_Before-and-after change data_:
□ □ □ □
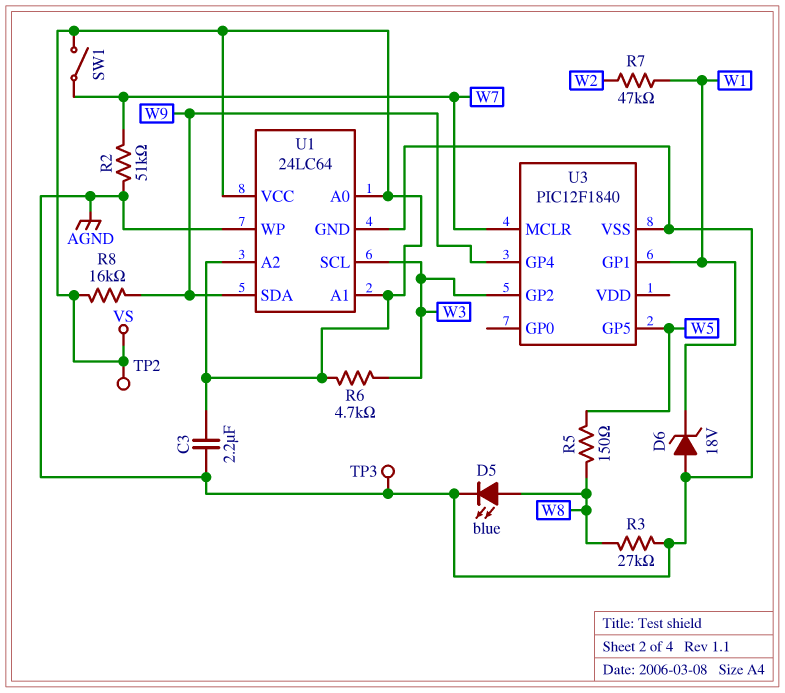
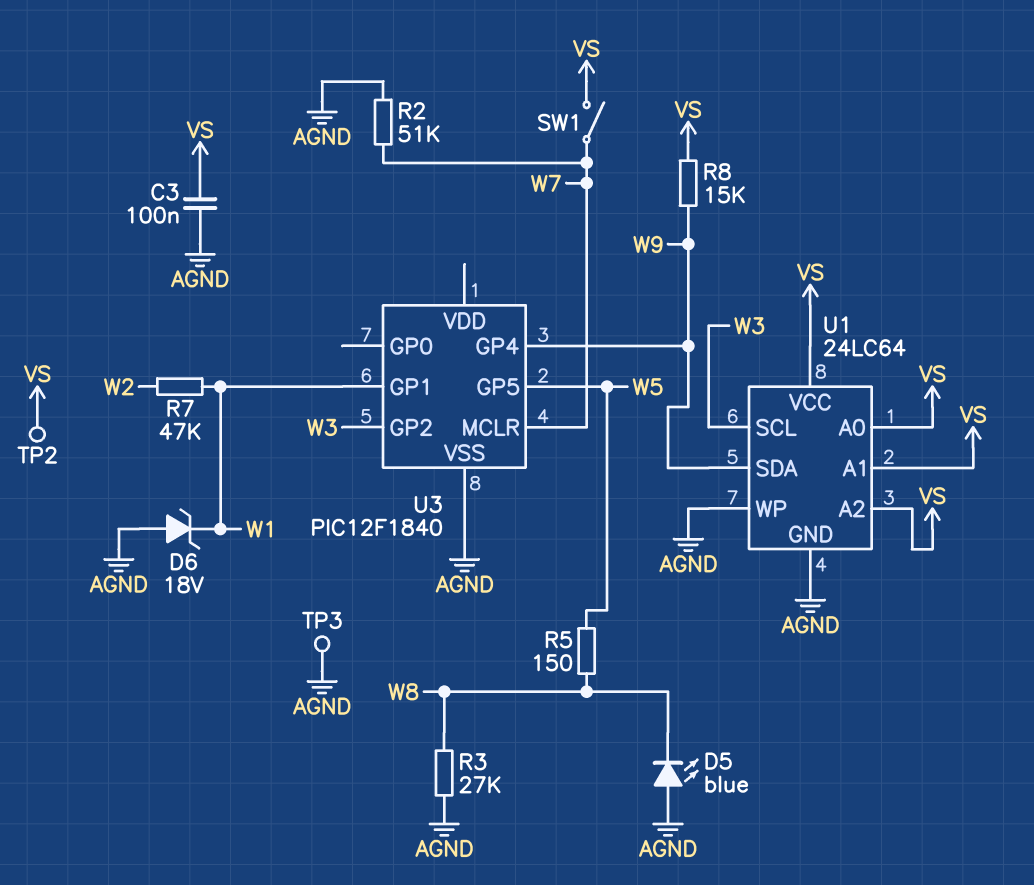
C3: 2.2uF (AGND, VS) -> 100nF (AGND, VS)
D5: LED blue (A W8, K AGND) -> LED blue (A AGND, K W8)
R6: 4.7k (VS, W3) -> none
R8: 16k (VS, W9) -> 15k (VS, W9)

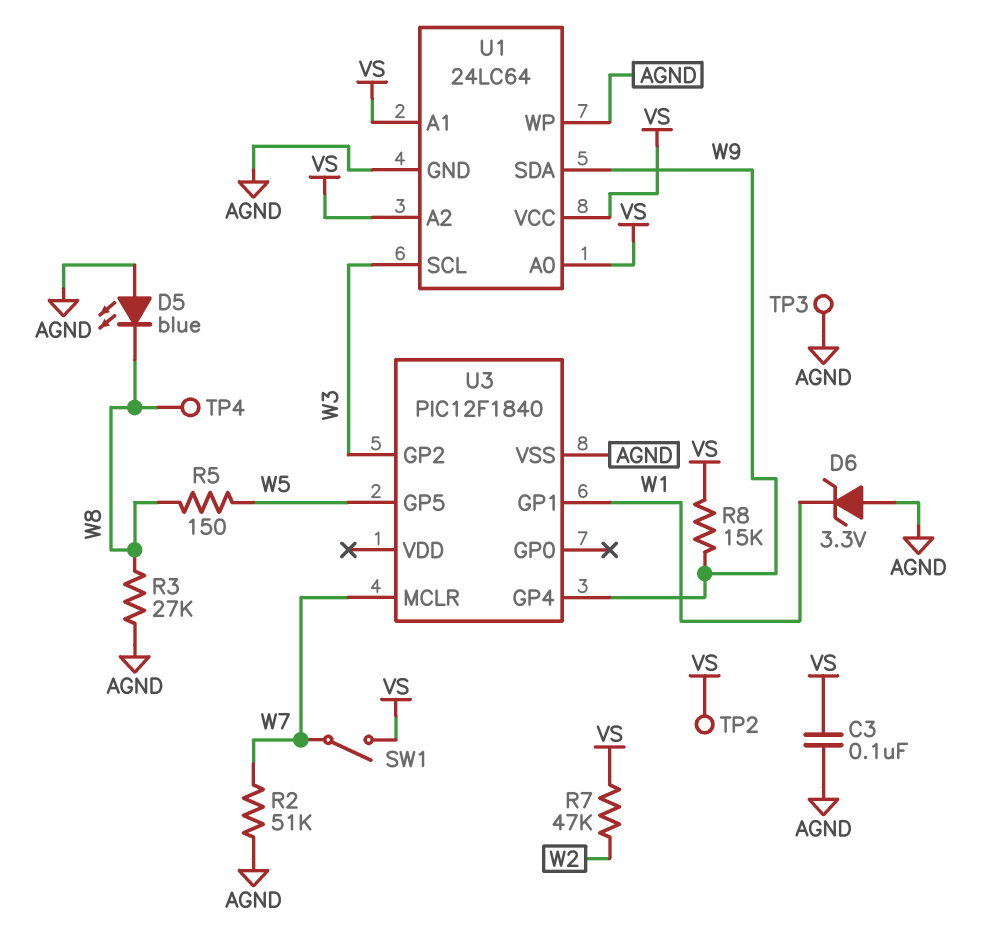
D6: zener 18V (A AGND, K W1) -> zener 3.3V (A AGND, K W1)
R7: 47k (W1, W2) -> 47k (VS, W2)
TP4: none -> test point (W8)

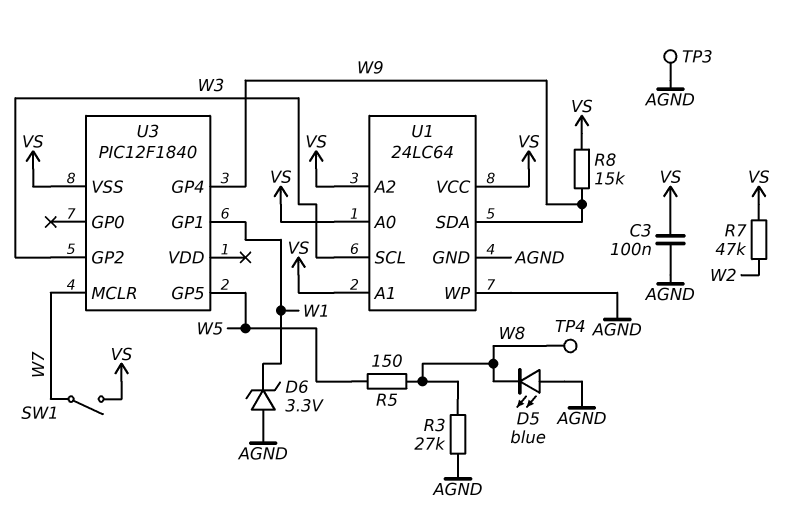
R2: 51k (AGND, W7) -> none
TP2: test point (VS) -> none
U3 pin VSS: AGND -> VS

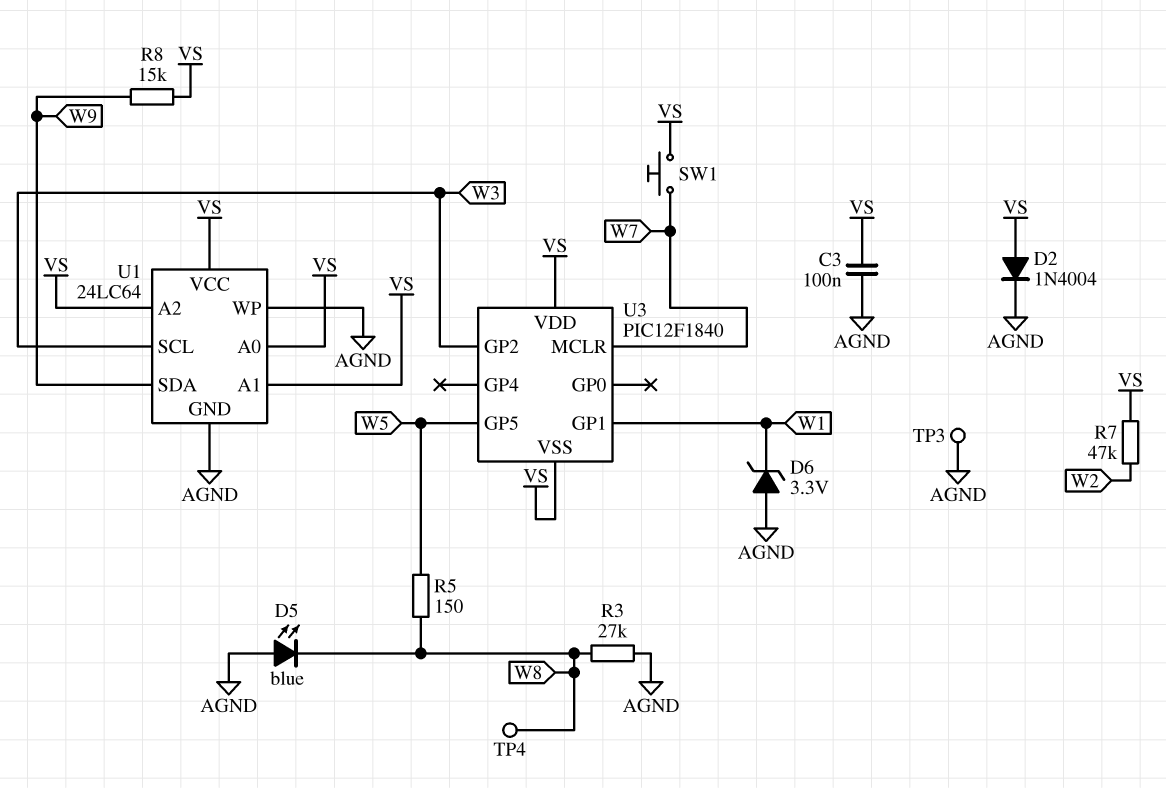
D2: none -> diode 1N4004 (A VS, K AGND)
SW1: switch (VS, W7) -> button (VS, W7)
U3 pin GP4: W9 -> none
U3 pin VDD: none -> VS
□ □ □ □
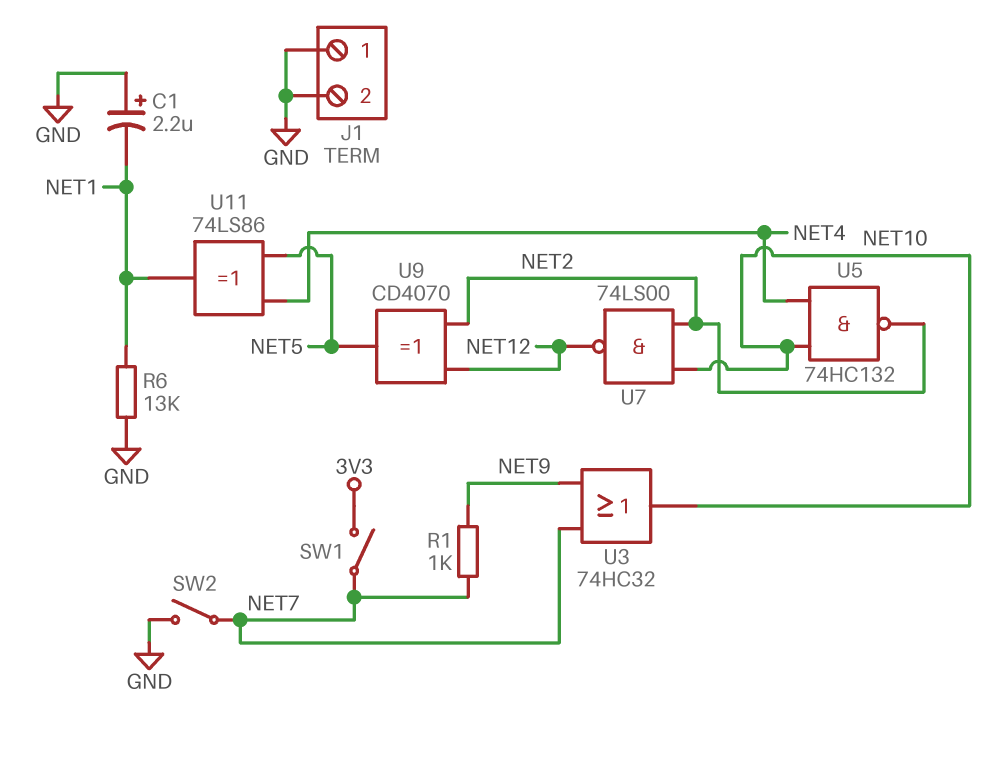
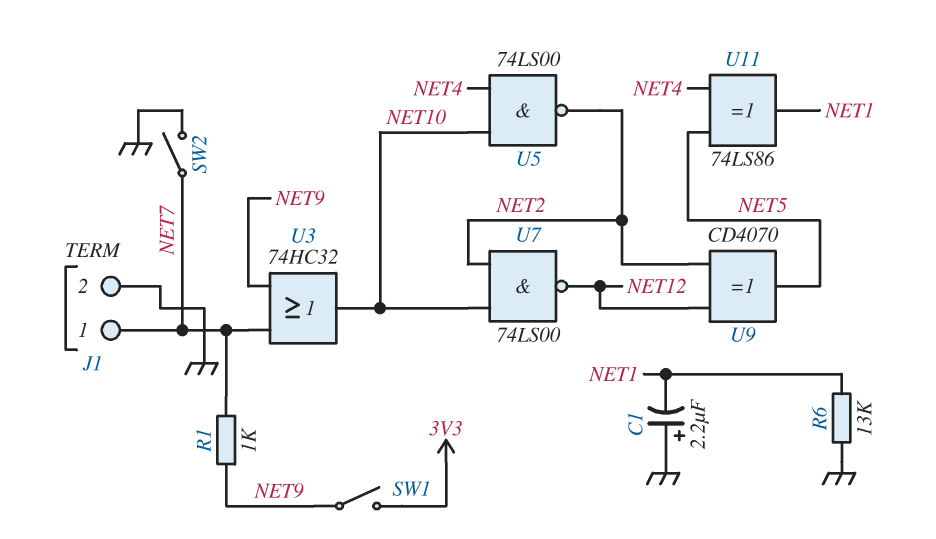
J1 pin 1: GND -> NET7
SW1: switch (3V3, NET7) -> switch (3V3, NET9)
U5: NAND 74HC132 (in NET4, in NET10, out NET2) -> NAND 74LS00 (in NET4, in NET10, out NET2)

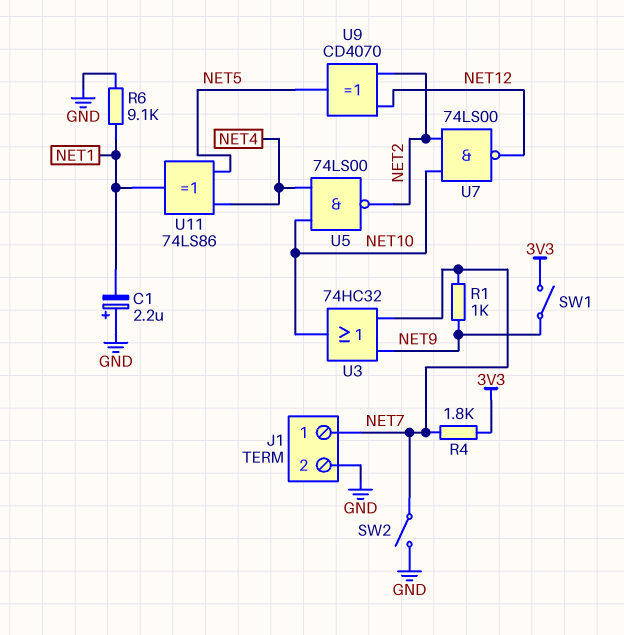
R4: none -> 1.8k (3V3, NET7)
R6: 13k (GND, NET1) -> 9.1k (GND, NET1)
□ □ □ □
_EXERCISE DESCRIPTION_: Would you copy out, exactly and with no pictures, only the lines above from the one that contains "C3: 2.2uF (AGND, VS) -> 100nF (AGND, VS)" through the one that contains "U3 pin VDD: none -> VS"?

_ANSWER BELOW_:
C3: 2.2uF (AGND, VS) -> 100nF (AGND, VS)
D5: LED blue (A W8, K AGND) -> LED blue (A AGND, K W8)
R6: 4.7k (VS, W3) -> none
R8: 16k (VS, W9) -> 15k (VS, W9)

D6: zener 18V (A AGND, K W1) -> zener 3.3V (A AGND, K W1)
R7: 47k (W1, W2) -> 47k (VS, W2)
TP4: none -> test point (W8)

R2: 51k (AGND, W7) -> none
TP2: test point (VS) -> none
U3 pin VSS: AGND -> VS

D2: none -> diode 1N4004 (A VS, K AGND)
SW1: switch (VS, W7) -> button (VS, W7)
U3 pin GP4: W9 -> none
U3 pin VDD: none -> VS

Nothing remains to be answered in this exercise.